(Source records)

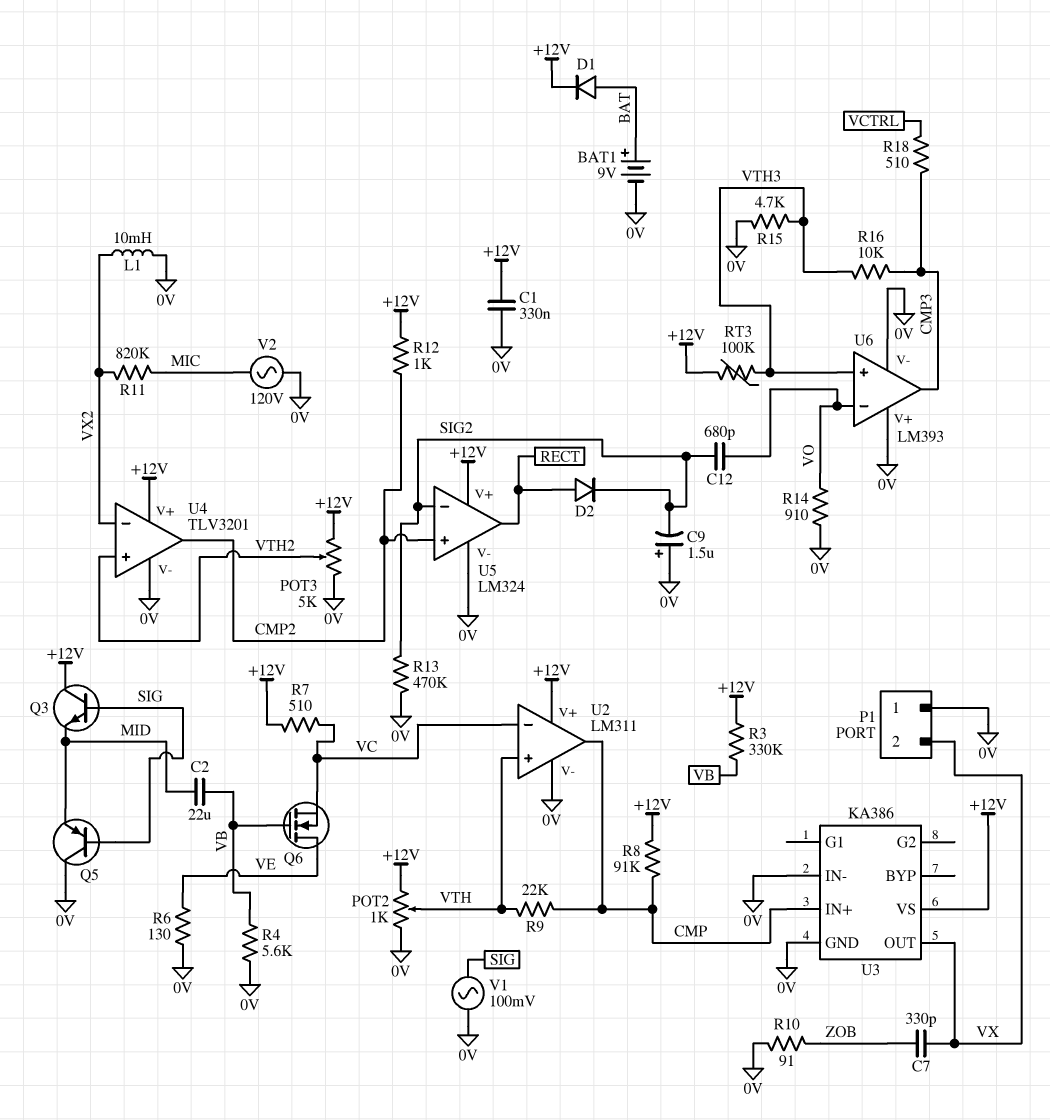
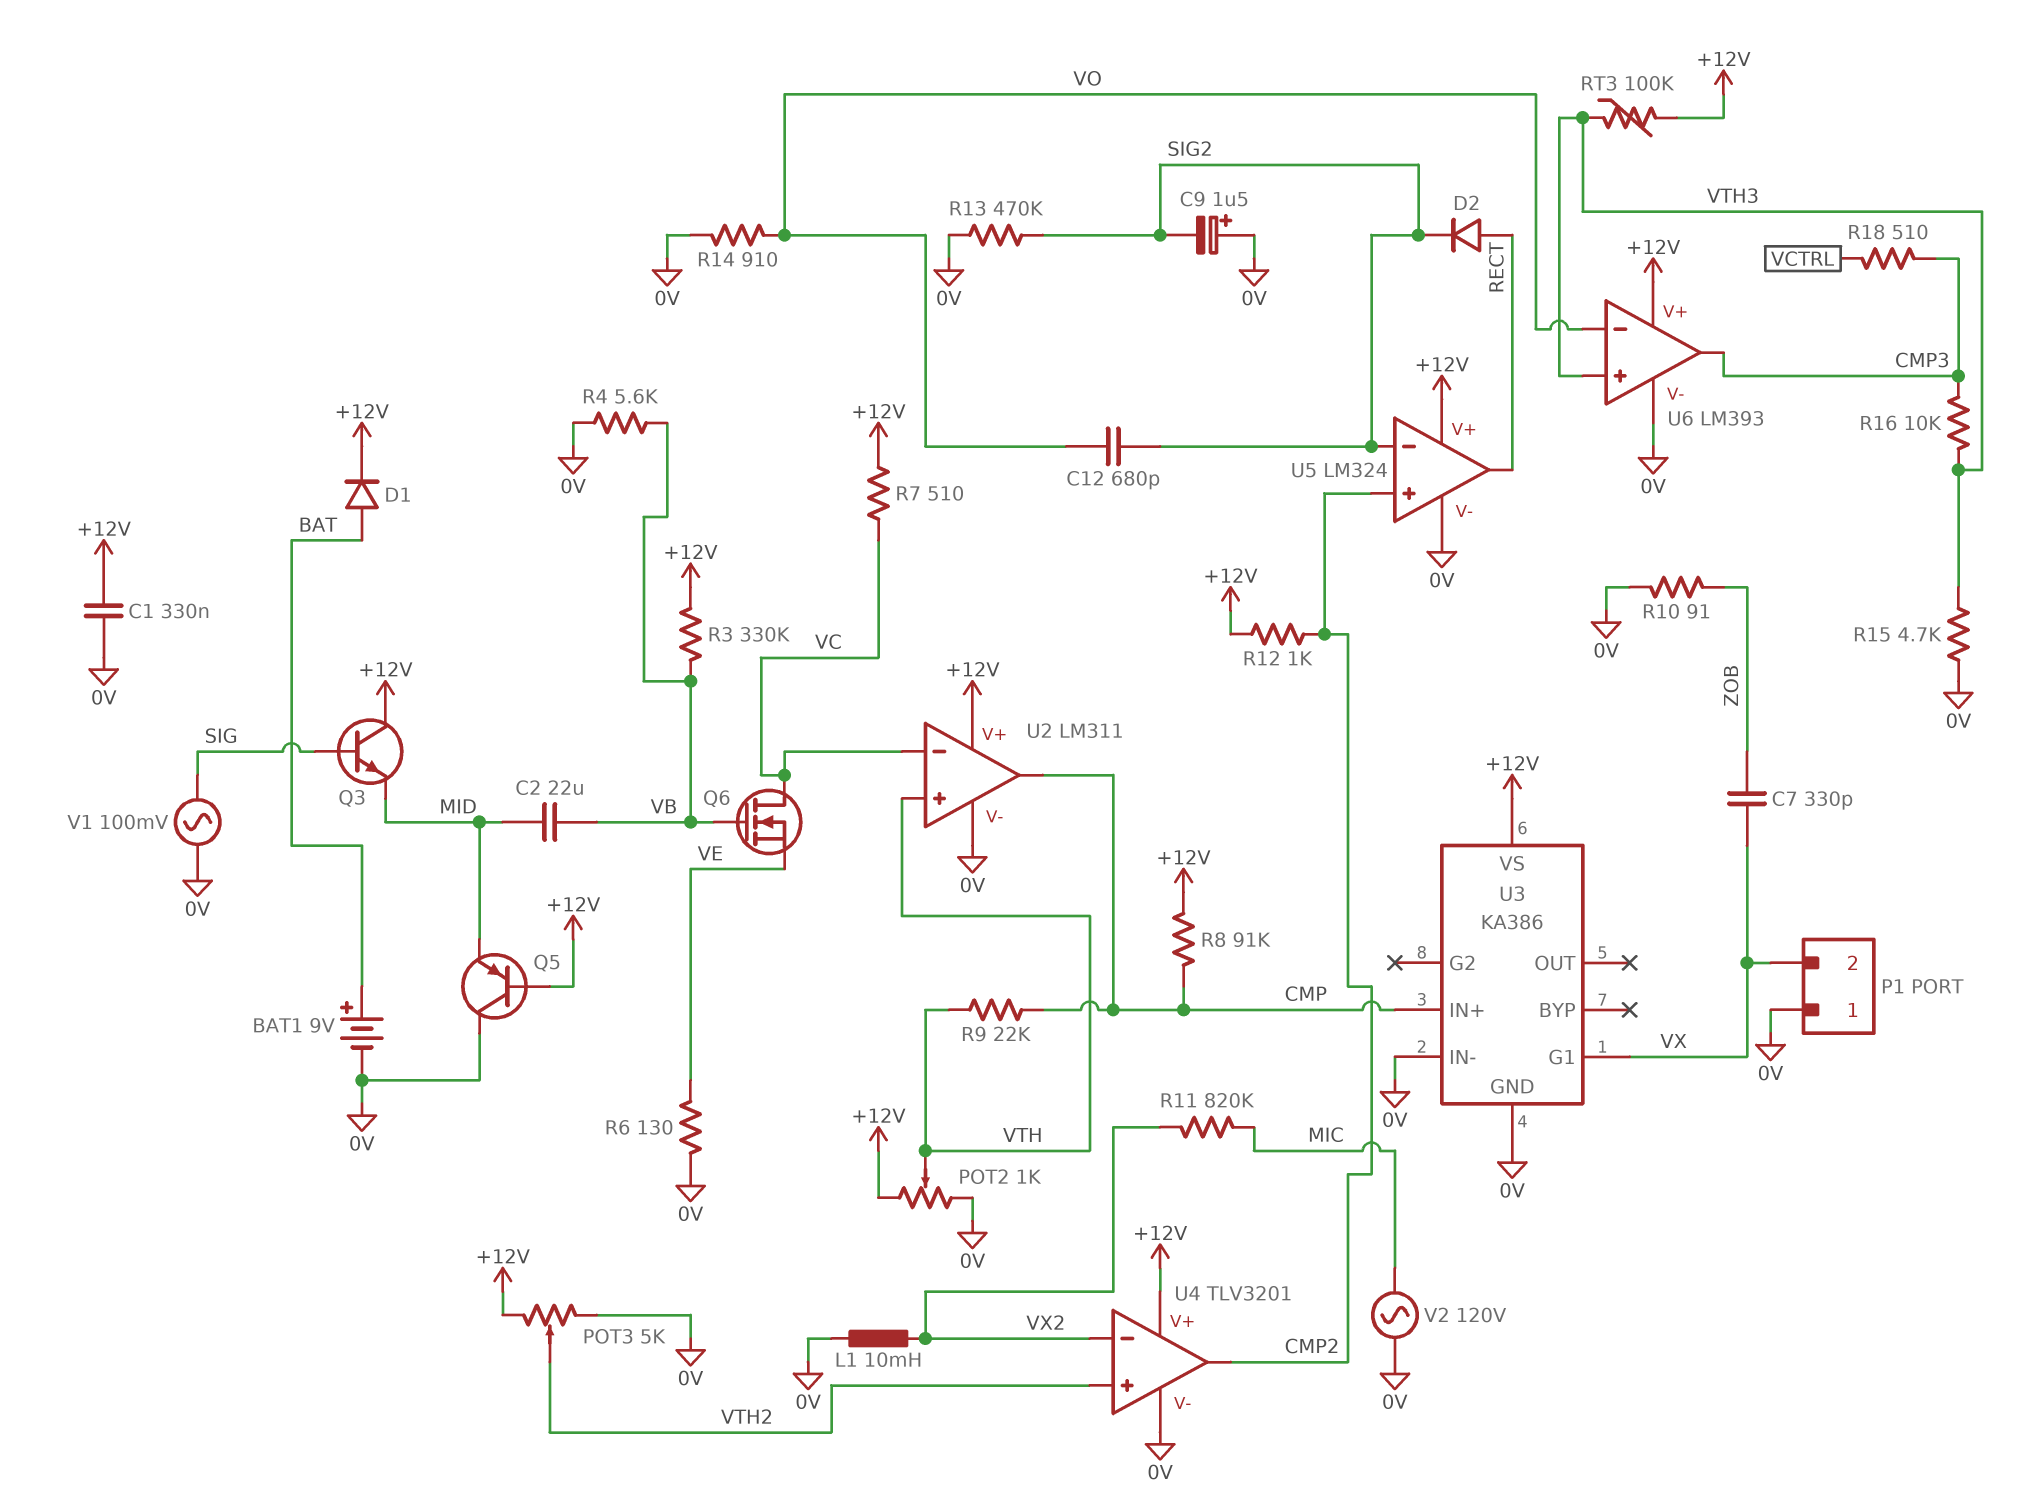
Q5: PNP (B SIG, C 0V, E MID) -> PNP (B +12V, C 0V, E MID)
Q6: NMOS (G VB, D VE, S VC) -> NMOS (G VB, D VC, S VE)
U3 pin G1: none -> VX
U3 pin OUT: VX -> none
U6 pin V+: 0V -> +12V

● **WHAT THE TASK ASKS**: Repeat the data verbatim, excluding all pictures.

● **TASK ANSWER**:
Q5: PNP (B SIG, C 0V, E MID) -> PNP (B +12V, C 0V, E MID)
Q6: NMOS (G VB, D VE, S VC) -> NMOS (G VB, D VC, S VE)
U3 pin G1: none -> VX
U3 pin OUT: VX -> none
U6 pin V+: 0V -> +12V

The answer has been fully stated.